_Problem_
Copy the data that follows exactly as it is, excluding all pictures.

==== Dataset records

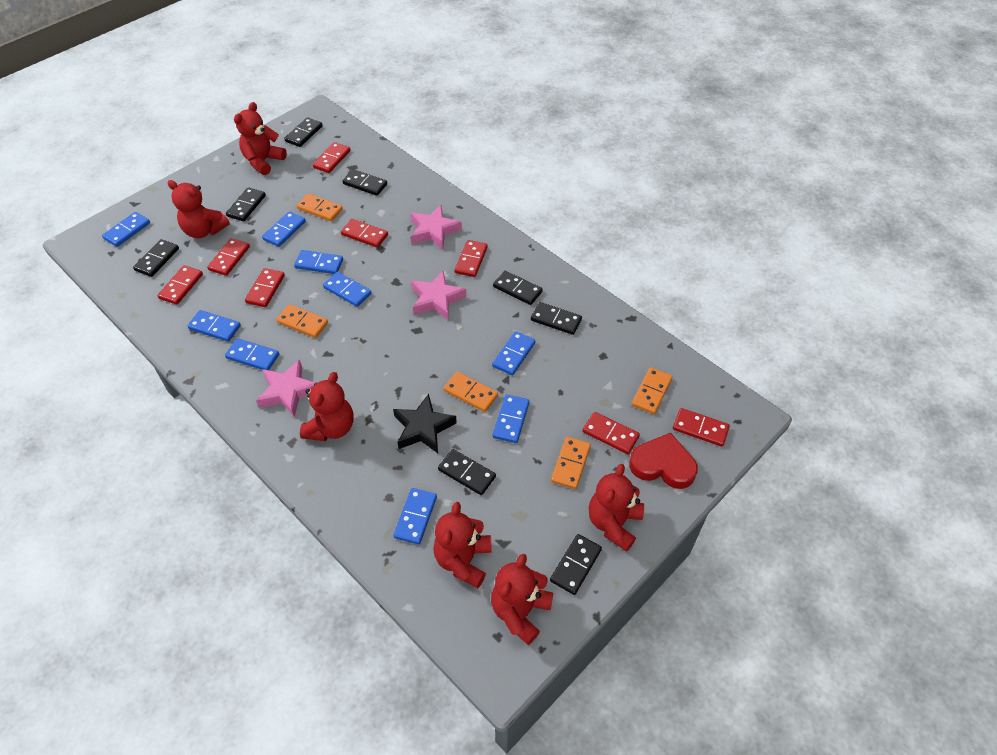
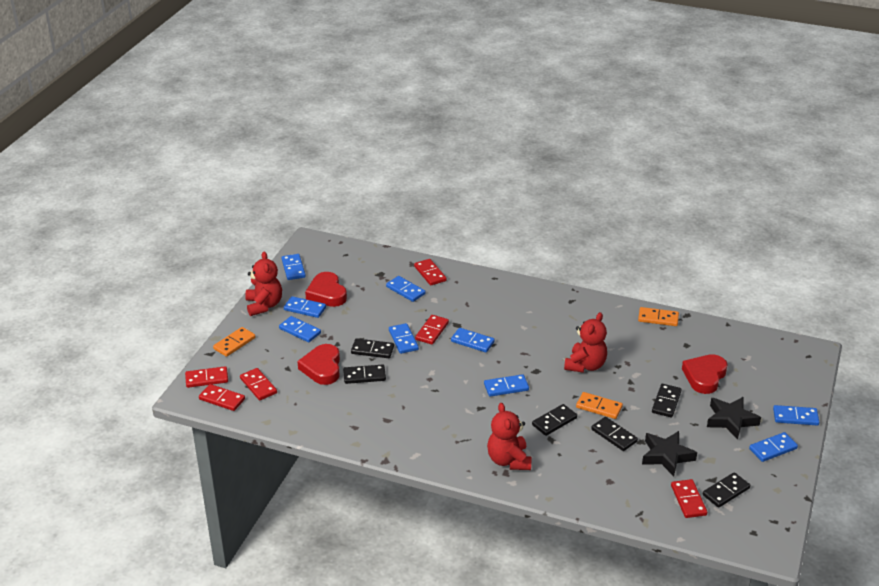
black domino: 8 -> 6
black star: 1 -> 2
orange domino: 5 -> 3
pink star: 3 -> 0
red domino: 8 -> 6
red heart: 1 -> 3
red teddy bear: 6 -> 3

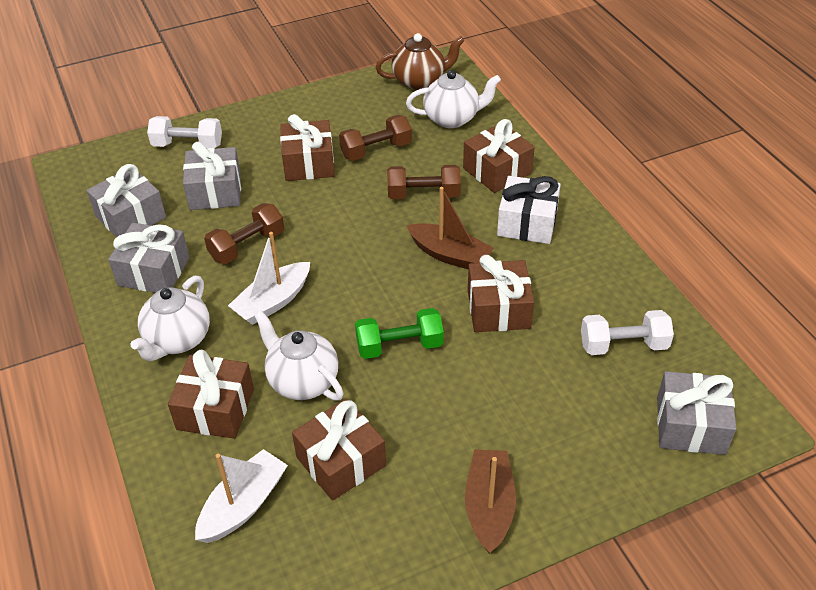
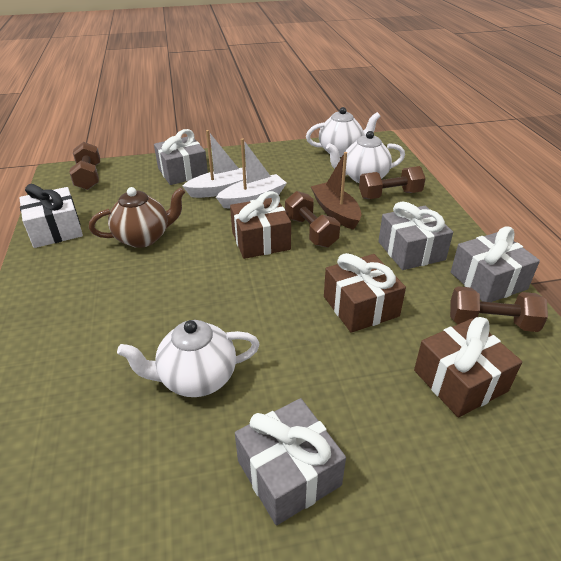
brown boat: 2 -> 1
brown dumbbell: 3 -> 4
brown gift: 5 -> 3
green dumbbell: 1 -> 0
white dumbbell: 2 -> 0

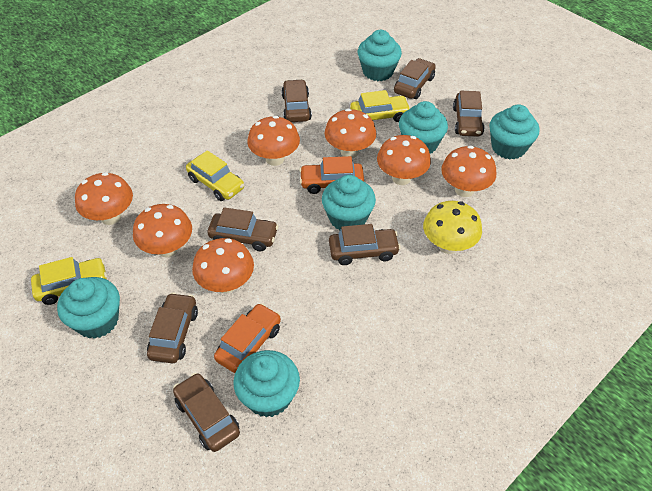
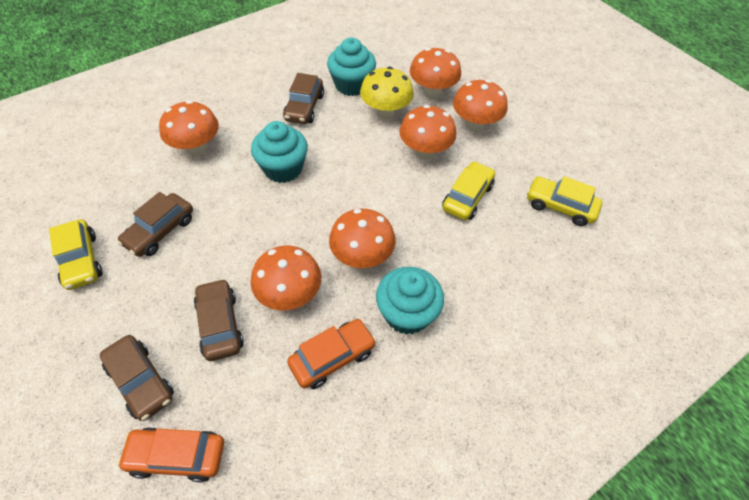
brown car: 7 -> 4
orange mushroom: 7 -> 6
turquoise cupcake: 6 -> 3

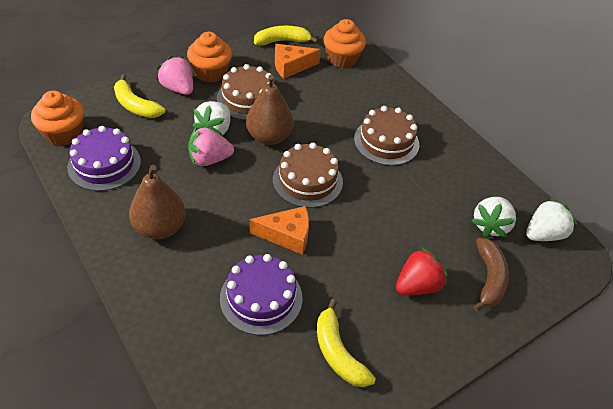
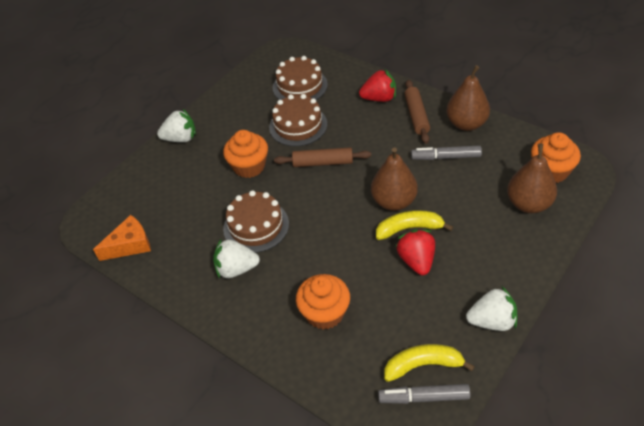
brown banana: 1 -> 0
brown pear: 2 -> 3
brown rolling pin: 0 -> 2
grey marker: 0 -> 2
orange cheese: 2 -> 1
pink strawberry: 2 -> 0
purple cake: 2 -> 0
red strawberry: 1 -> 2
yellow banana: 3 -> 2

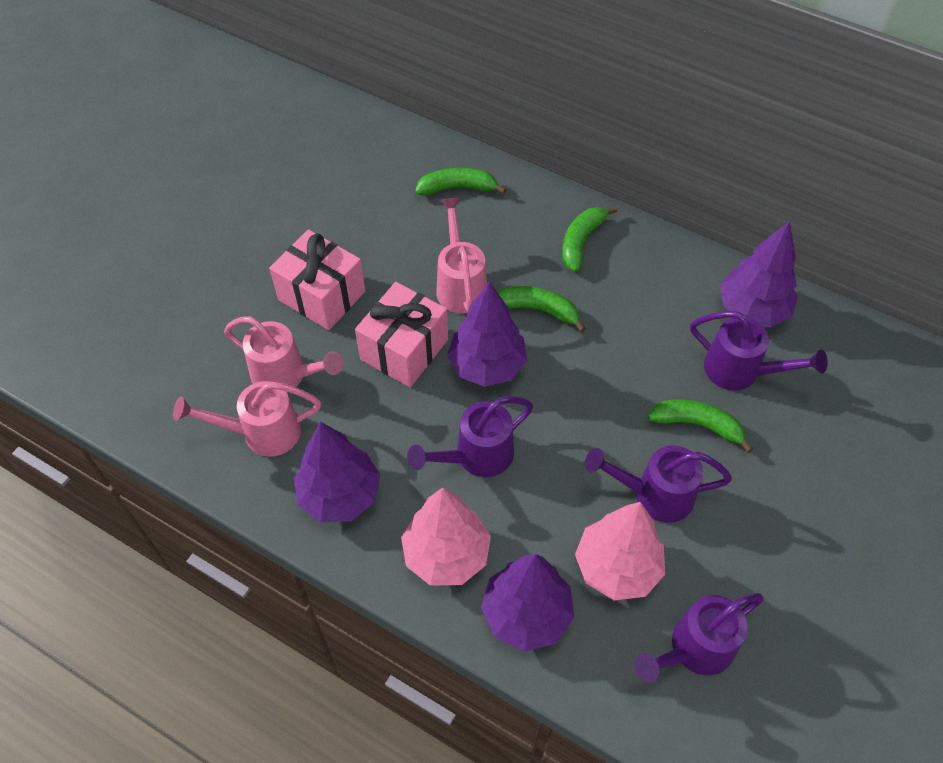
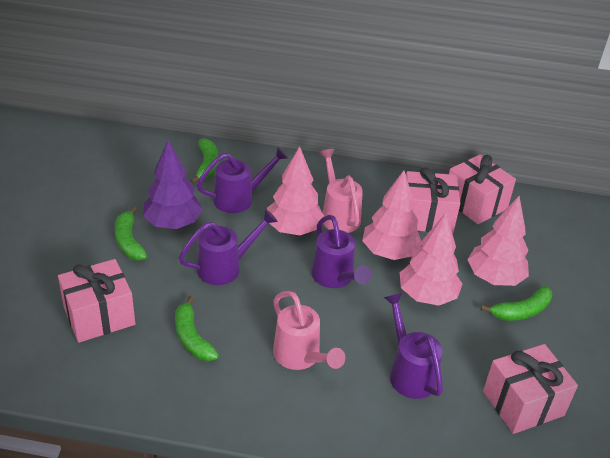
pink gift: 2 -> 4
pink tree: 2 -> 4
pink watering can: 3 -> 2
purple tree: 4 -> 1

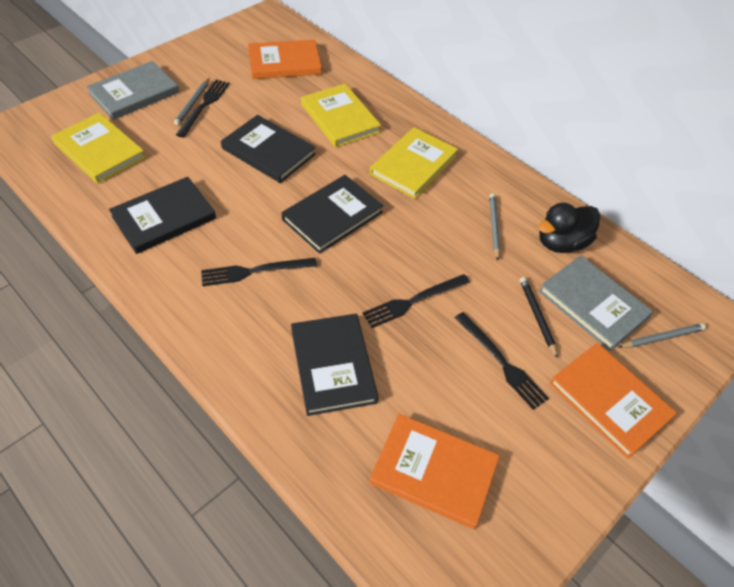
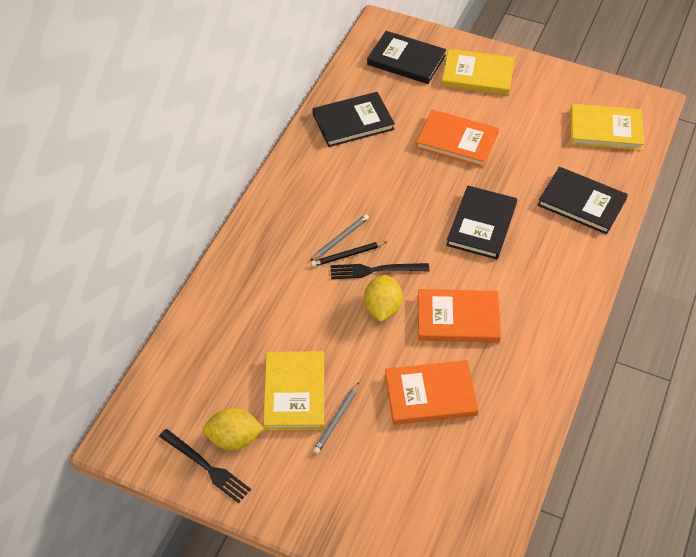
black duck: 1 -> 0
black fork: 4 -> 2
grey book: 2 -> 0
grey pencil: 3 -> 2
yellow lemon: 0 -> 2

========

_Reply_
black domino: 8 -> 6
black star: 1 -> 2
orange domino: 5 -> 3
pink star: 3 -> 0
red domino: 8 -> 6
red heart: 1 -> 3
red teddy bear: 6 -> 3

brown boat: 2 -> 1
brown dumbbell: 3 -> 4
brown gift: 5 -> 3
green dumbbell: 1 -> 0
white dumbbell: 2 -> 0

brown car: 7 -> 4
orange mushroom: 7 -> 6
turquoise cupcake: 6 -> 3

brown banana: 1 -> 0
brown pear: 2 -> 3
brown rolling pin: 0 -> 2
grey marker: 0 -> 2
orange cheese: 2 -> 1
pink strawberry: 2 -> 0
purple cake: 2 -> 0
red strawberry: 1 -> 2
yellow banana: 3 -> 2

pink gift: 2 -> 4
pink tree: 2 -> 4
pink watering can: 3 -> 2
purple tree: 4 -> 1

black duck: 1 -> 0
black fork: 4 -> 2
grey book: 2 -> 0
grey pencil: 3 -> 2
yellow lemon: 0 -> 2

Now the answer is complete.